Data section
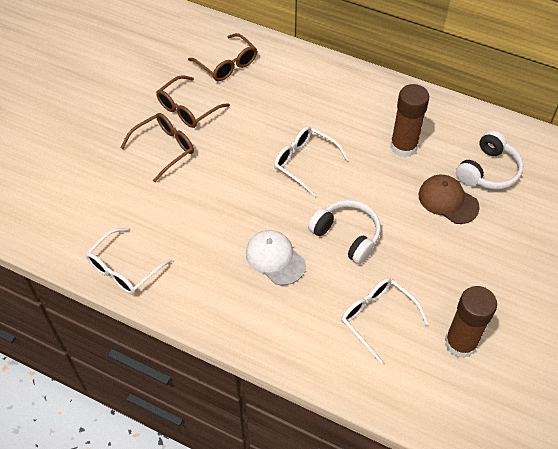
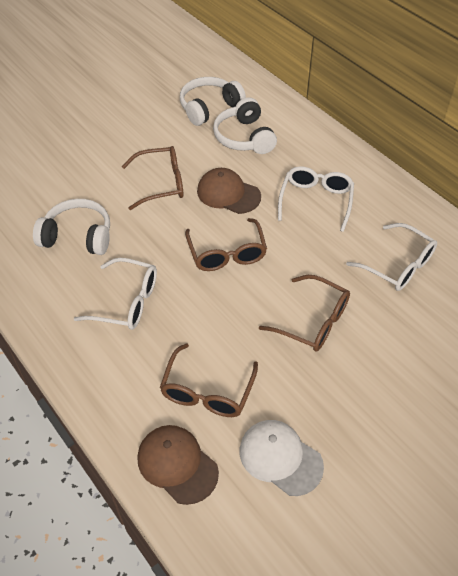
brown cap: 1 -> 2
brown glasses: 3 -> 4
brown glue stick: 2 -> 0
white headphones: 2 -> 3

Requirement
Return the material exactly as written, except for any pictures it holds.

Reply to the exercise
brown cap: 1 -> 2
brown glasses: 3 -> 4
brown glue stick: 2 -> 0
white headphones: 2 -> 3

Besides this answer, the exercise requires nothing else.